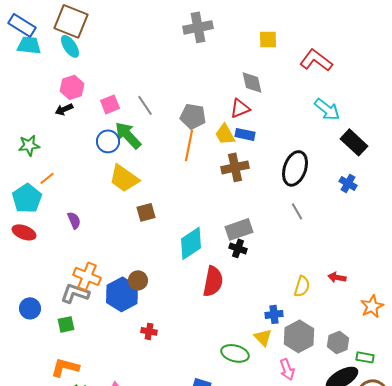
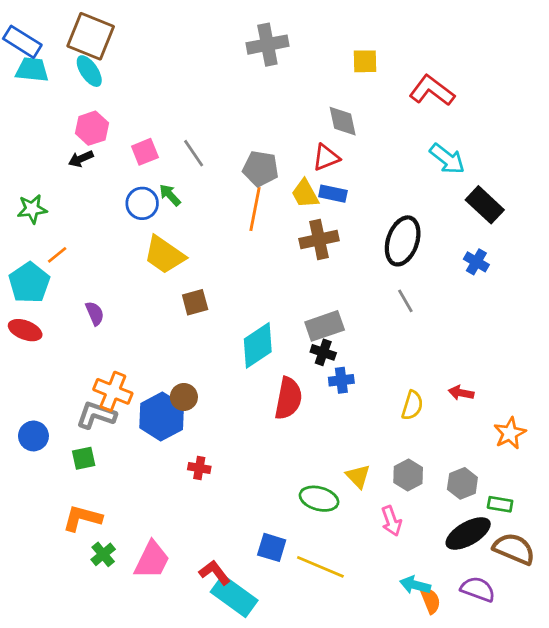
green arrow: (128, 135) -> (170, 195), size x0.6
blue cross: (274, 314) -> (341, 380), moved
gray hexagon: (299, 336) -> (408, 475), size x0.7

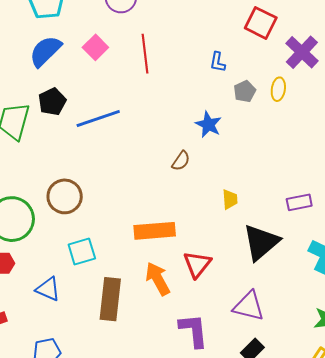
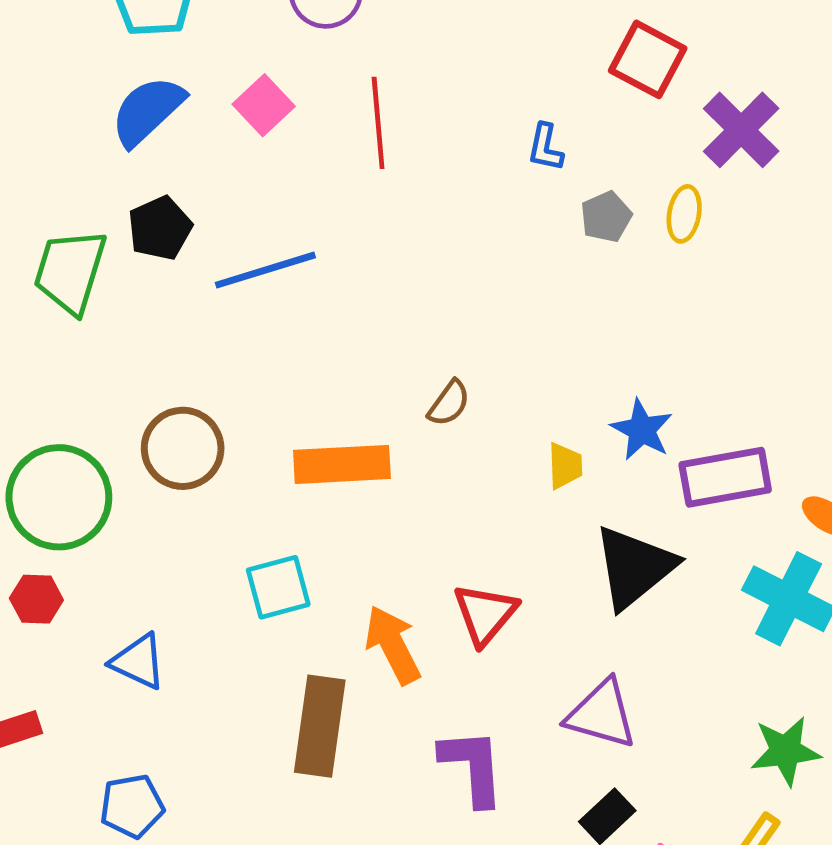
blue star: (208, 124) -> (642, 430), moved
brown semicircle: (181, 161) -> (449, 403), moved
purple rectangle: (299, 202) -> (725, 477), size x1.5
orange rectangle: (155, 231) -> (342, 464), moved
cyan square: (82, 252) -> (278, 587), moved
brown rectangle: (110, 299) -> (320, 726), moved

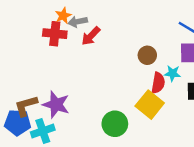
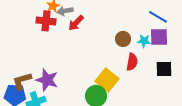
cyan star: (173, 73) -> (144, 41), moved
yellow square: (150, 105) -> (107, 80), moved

> [Goal of the exercise]: Print each record exactly as it stands, leaving the images out.

> [The answer]:
green arrow: (128, 135) -> (170, 195), size x0.6
blue cross: (274, 314) -> (341, 380), moved
gray hexagon: (299, 336) -> (408, 475), size x0.7

blue star: (208, 124) -> (642, 430), moved
brown semicircle: (181, 161) -> (449, 403), moved
purple rectangle: (299, 202) -> (725, 477), size x1.5
orange rectangle: (155, 231) -> (342, 464), moved
cyan square: (82, 252) -> (278, 587), moved
brown rectangle: (110, 299) -> (320, 726), moved

cyan star: (173, 73) -> (144, 41), moved
yellow square: (150, 105) -> (107, 80), moved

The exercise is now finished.